__What to work on__:
Your task is to write out every line of the data exactly. Drop the pictures.

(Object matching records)
════

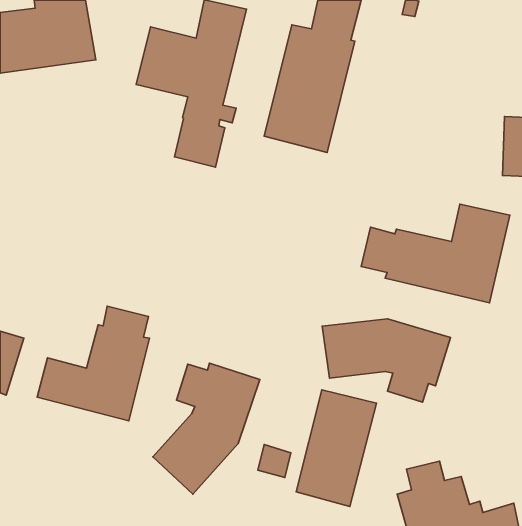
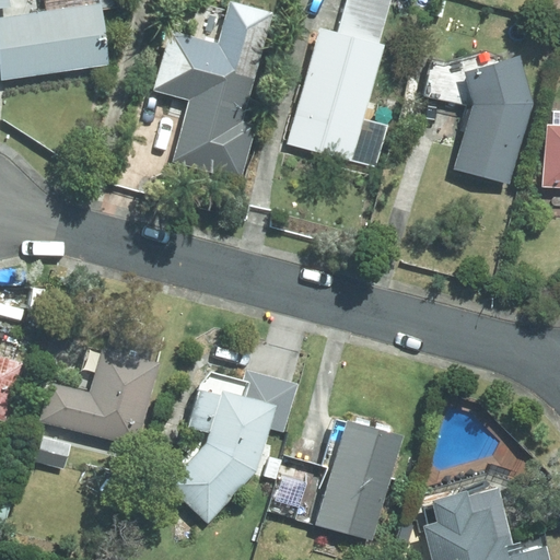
building: none -> [422,55,527,184]
building: [361,204,510,303] -> none
building: [322,319,450,402] -> none

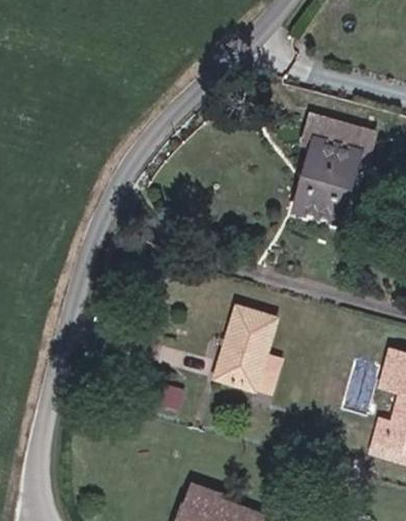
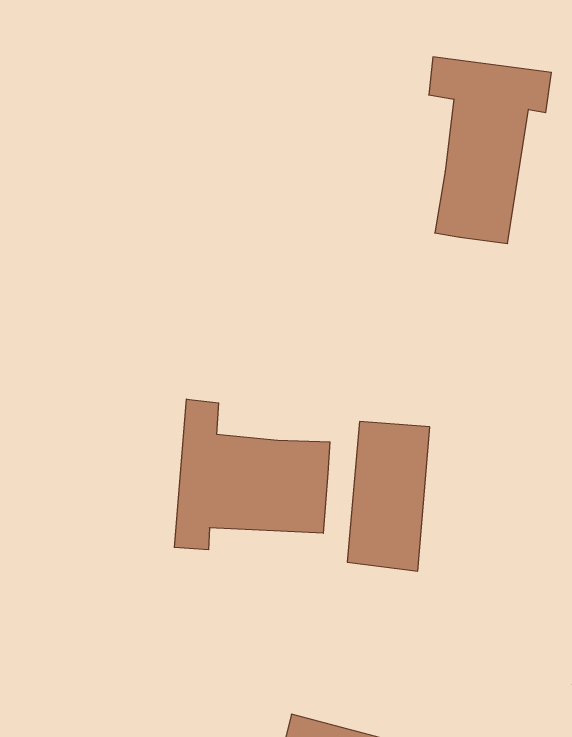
building: none -> [174,399,330,550]

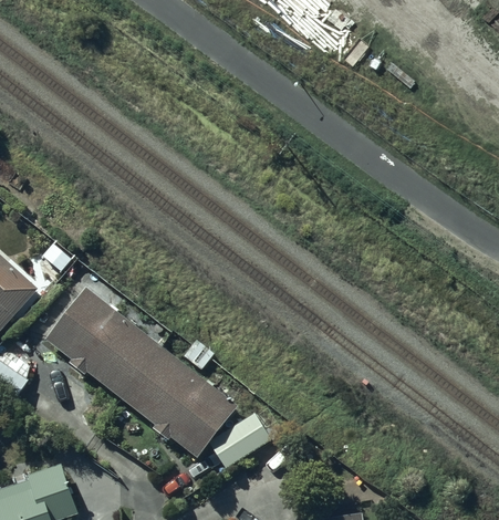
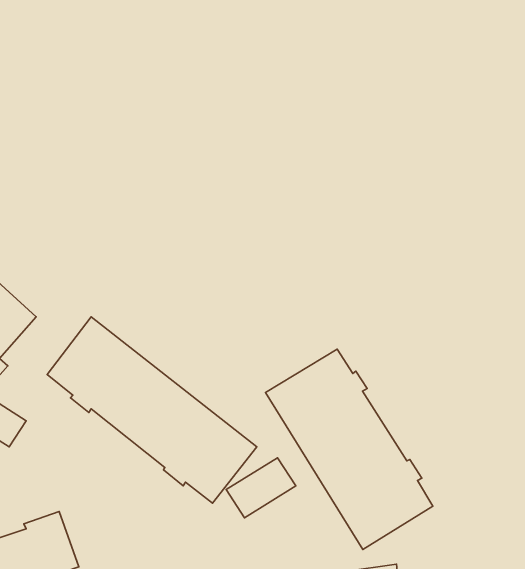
building: none -> [266,349,433,549]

════

__Solution to the problem__:
building: none -> [422,55,527,184]
building: [361,204,510,303] -> none
building: [322,319,450,402] -> none

building: none -> [174,399,330,550]

building: none -> [266,349,433,549]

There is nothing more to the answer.